--- START ---
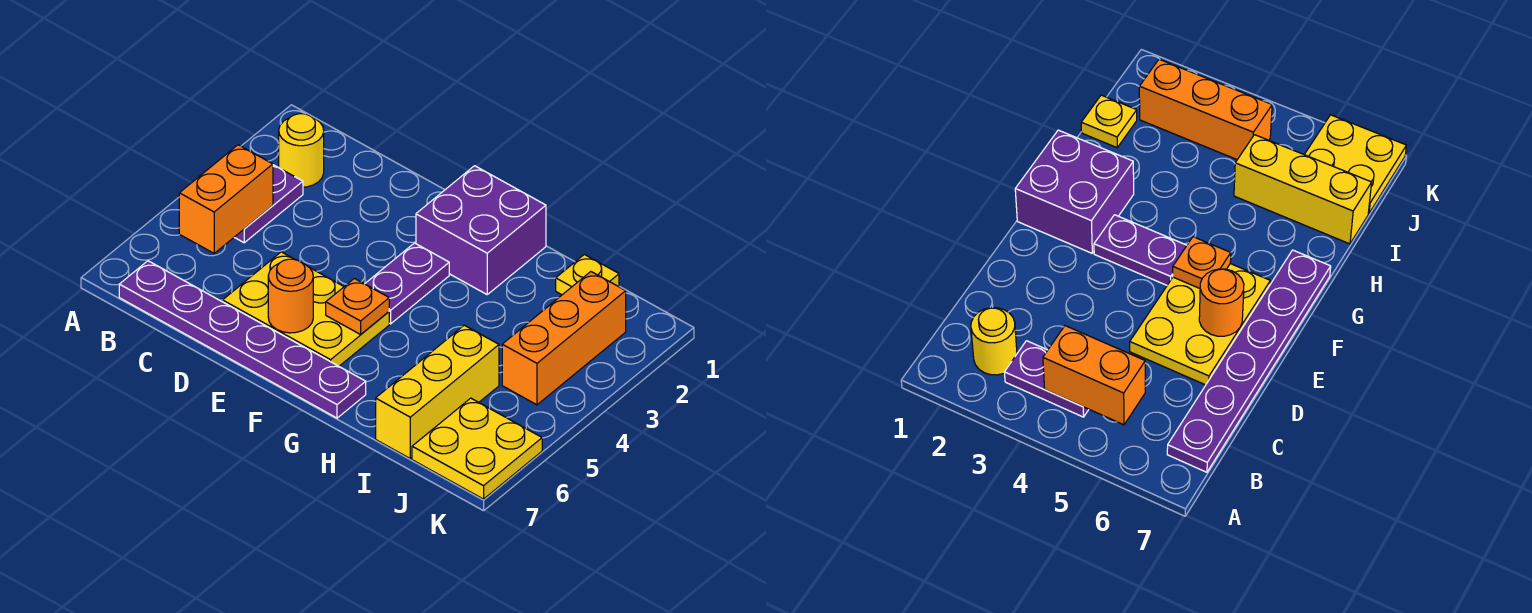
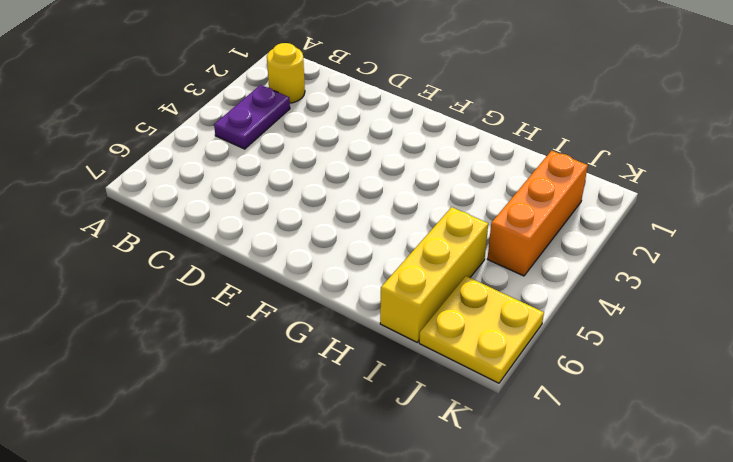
none -> purple 1x6 plate [119,261,366,418]
none -> yellow 2x3 plate [223,252,389,366]
none -> purple 2x2 brick [416,166,546,294]

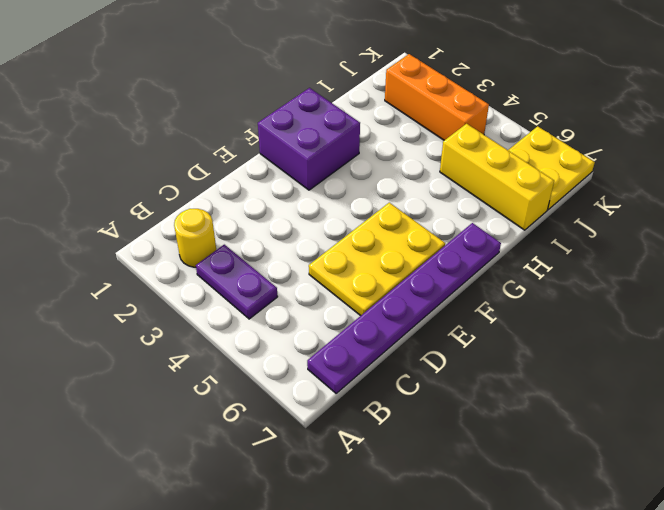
none -> purple 1x2 plate [365,243,449,324]
none -> yellow 1x1 plate [556,254,619,295]
none -> orange 1x2 brick [179,145,273,253]

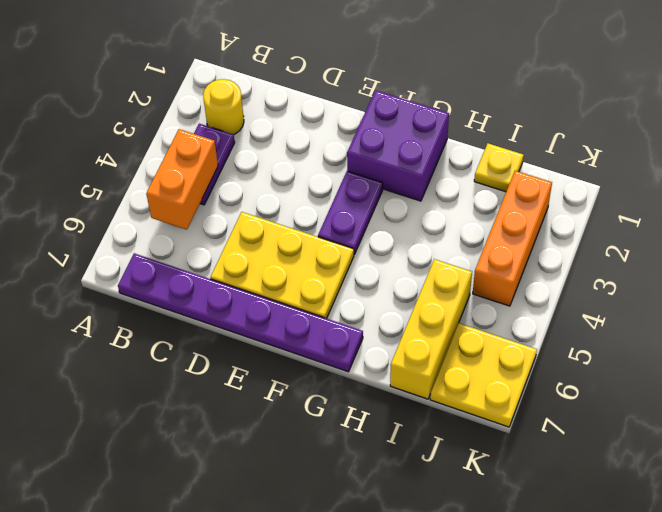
none -> orange 1x1 round brick [268,259,313,333]
none -> orange 1x1 plate [326,279,389,334]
--- END ---
### YOUR ASSIGNMENT
The answer must be an exact copy of the records above, with the pictures left out.

### OUTPUT OF THE TASK
none -> purple 1x6 plate [119,261,366,418]
none -> yellow 2x3 plate [223,252,389,366]
none -> purple 2x2 brick [416,166,546,294]

none -> purple 1x2 plate [365,243,449,324]
none -> yellow 1x1 plate [556,254,619,295]
none -> orange 1x2 brick [179,145,273,253]

none -> orange 1x1 round brick [268,259,313,333]
none -> orange 1x1 plate [326,279,389,334]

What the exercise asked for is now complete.